* [EXERCISE]: Below this line are records; transcribe exactly the lines between the one holding "pink line: moved 6 px down" and the one holding "orange ellipse: moved 7 px right, 9 px down", inclusive, and omit the pictures.

* [DATA SHOWN]:
——

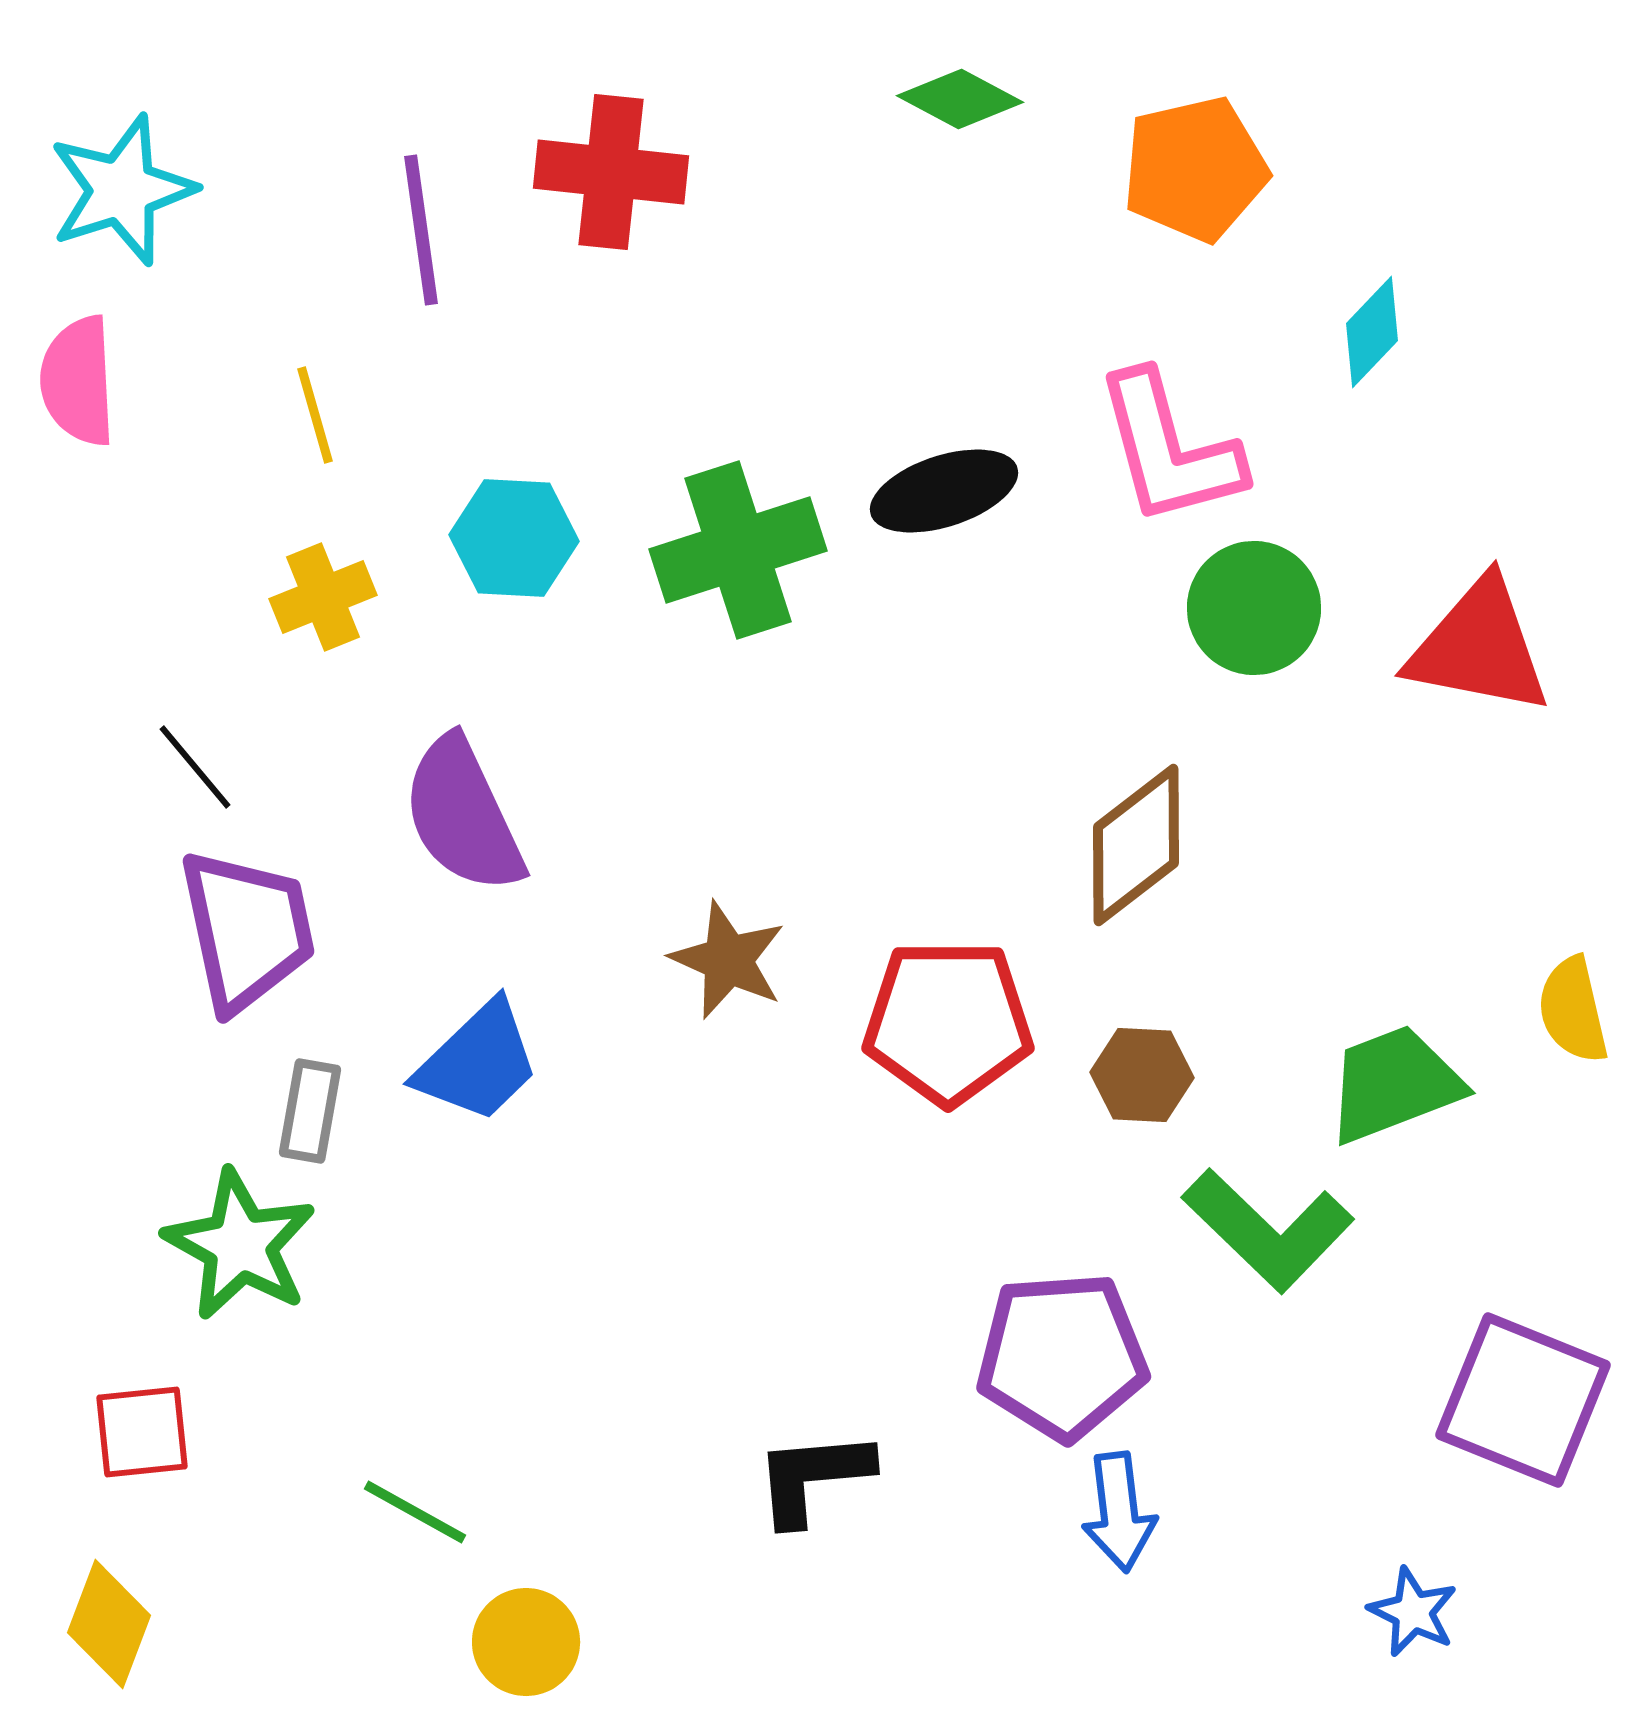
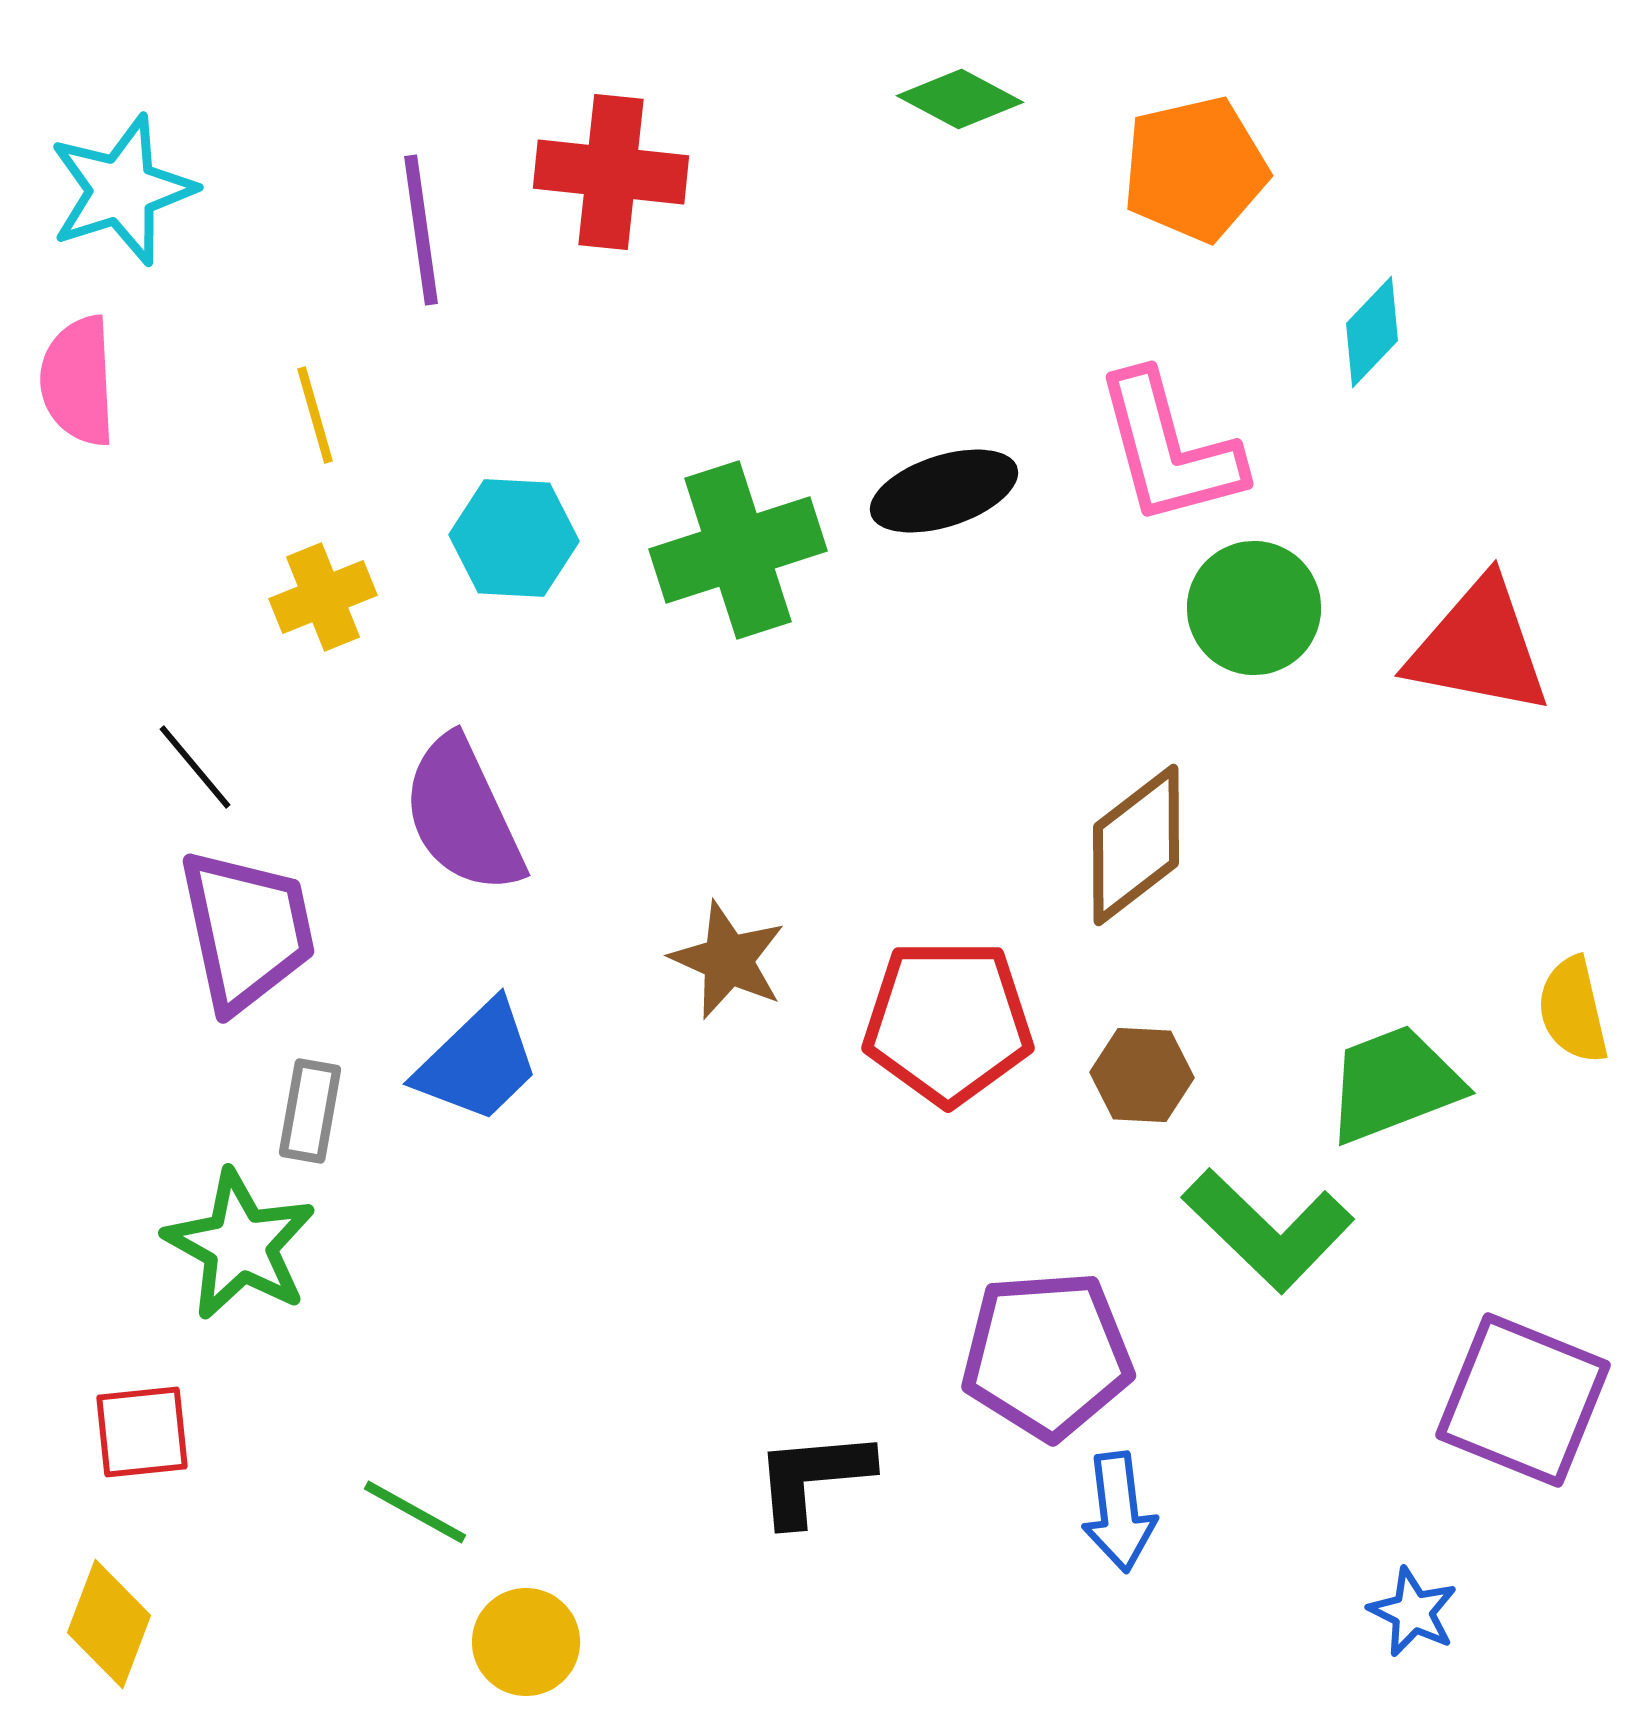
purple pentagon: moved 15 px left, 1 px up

——

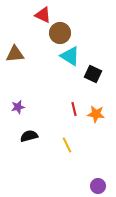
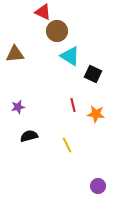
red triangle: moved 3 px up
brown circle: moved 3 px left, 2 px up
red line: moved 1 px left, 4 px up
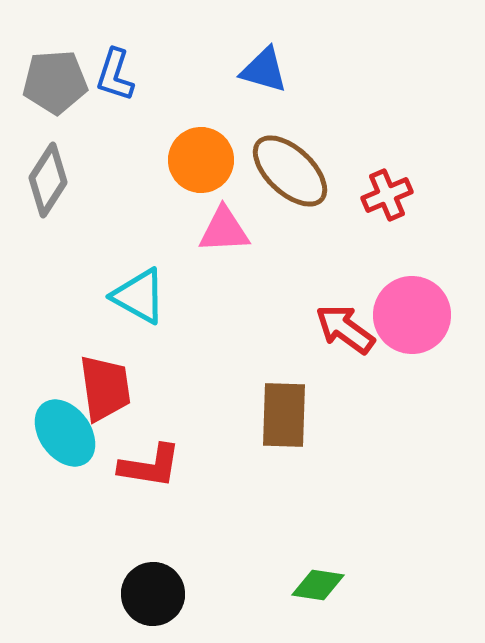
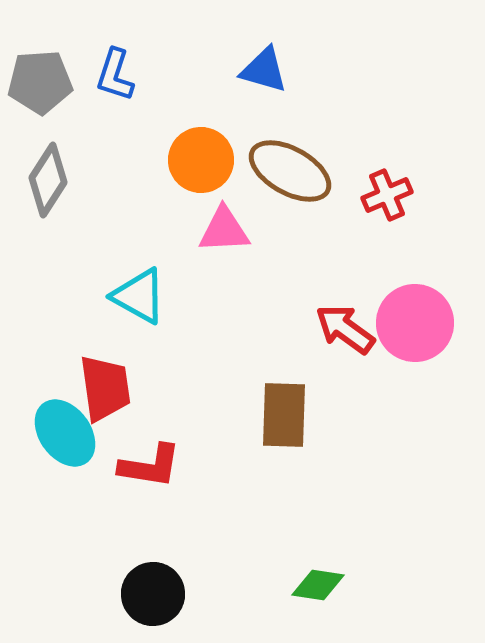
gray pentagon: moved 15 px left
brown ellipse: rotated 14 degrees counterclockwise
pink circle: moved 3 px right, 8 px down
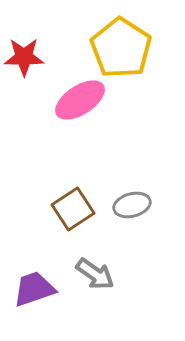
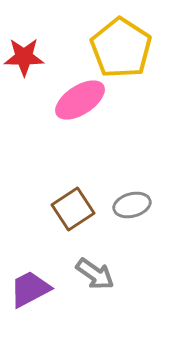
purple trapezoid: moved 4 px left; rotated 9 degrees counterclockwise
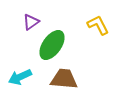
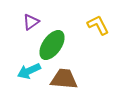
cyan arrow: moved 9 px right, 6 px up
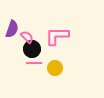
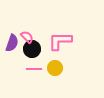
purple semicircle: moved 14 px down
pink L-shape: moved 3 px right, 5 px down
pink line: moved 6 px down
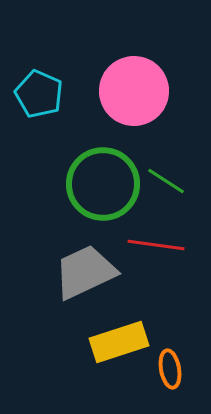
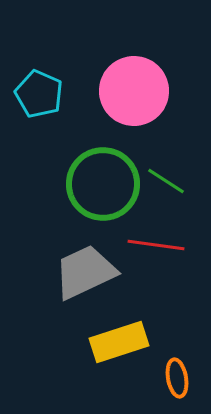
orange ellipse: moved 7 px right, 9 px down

——

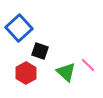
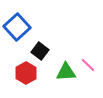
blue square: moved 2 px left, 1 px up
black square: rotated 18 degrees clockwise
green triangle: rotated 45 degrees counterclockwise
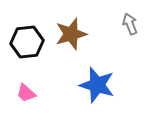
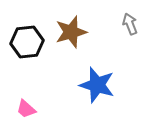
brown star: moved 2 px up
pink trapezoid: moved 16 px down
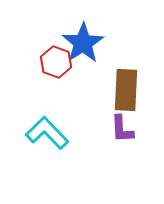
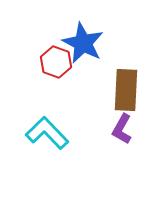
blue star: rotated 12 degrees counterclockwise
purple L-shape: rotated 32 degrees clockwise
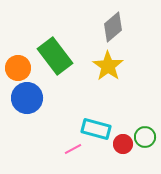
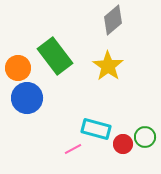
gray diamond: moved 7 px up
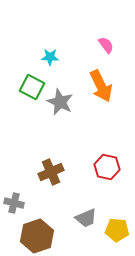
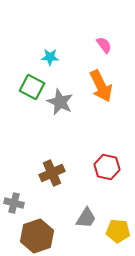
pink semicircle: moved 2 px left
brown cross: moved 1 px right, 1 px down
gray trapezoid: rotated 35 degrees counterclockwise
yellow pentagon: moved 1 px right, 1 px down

——

* [ANSWER FOR THIS EXERCISE]:
pink line: moved 6 px down
orange ellipse: moved 7 px right, 9 px down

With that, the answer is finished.